Activity: Print out the entries, word for word.
##### Material for this task #####
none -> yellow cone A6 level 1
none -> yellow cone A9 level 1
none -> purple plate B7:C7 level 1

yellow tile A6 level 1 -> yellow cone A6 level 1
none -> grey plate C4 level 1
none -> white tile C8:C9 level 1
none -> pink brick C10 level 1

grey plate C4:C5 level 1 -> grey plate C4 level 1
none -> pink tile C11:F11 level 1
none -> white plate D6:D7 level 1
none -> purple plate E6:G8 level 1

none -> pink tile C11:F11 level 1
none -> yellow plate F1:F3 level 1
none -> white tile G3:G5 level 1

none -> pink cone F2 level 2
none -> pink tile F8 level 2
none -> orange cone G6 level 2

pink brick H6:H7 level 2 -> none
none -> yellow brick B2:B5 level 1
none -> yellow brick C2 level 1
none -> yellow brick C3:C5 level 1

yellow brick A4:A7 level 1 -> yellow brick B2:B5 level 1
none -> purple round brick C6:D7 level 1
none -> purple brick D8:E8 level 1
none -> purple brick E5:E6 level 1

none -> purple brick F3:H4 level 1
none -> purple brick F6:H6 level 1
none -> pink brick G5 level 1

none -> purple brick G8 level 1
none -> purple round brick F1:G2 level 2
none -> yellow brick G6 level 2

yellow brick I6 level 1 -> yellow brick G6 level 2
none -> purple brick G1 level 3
#####
Output:
none -> yellow cone A6 level 1
none -> yellow cone A9 level 1
none -> purple plate B7:C7 level 1

yellow tile A6 level 1 -> yellow cone A6 level 1
none -> grey plate C4 level 1
none -> white tile C8:C9 level 1
none -> pink brick C10 level 1

grey plate C4:C5 level 1 -> grey plate C4 level 1
none -> pink tile C11:F11 level 1
none -> white plate D6:D7 level 1
none -> purple plate E6:G8 level 1

none -> pink tile C11:F11 level 1
none -> yellow plate F1:F3 level 1
none -> white tile G3:G5 level 1

none -> pink cone F2 level 2
none -> pink tile F8 level 2
none -> orange cone G6 level 2

pink brick H6:H7 level 2 -> none
none -> yellow brick B2:B5 level 1
none -> yellow brick C2 level 1
none -> yellow brick C3:C5 level 1

yellow brick A4:A7 level 1 -> yellow brick B2:B5 level 1
none -> purple round brick C6:D7 level 1
none -> purple brick D8:E8 level 1
none -> purple brick E5:E6 level 1

none -> purple brick F3:H4 level 1
none -> purple brick F6:H6 level 1
none -> pink brick G5 level 1

none -> purple brick G8 level 1
none -> purple round brick F1:G2 level 2
none -> yellow brick G6 level 2

yellow brick I6 level 1 -> yellow brick G6 level 2
none -> purple brick G1 level 3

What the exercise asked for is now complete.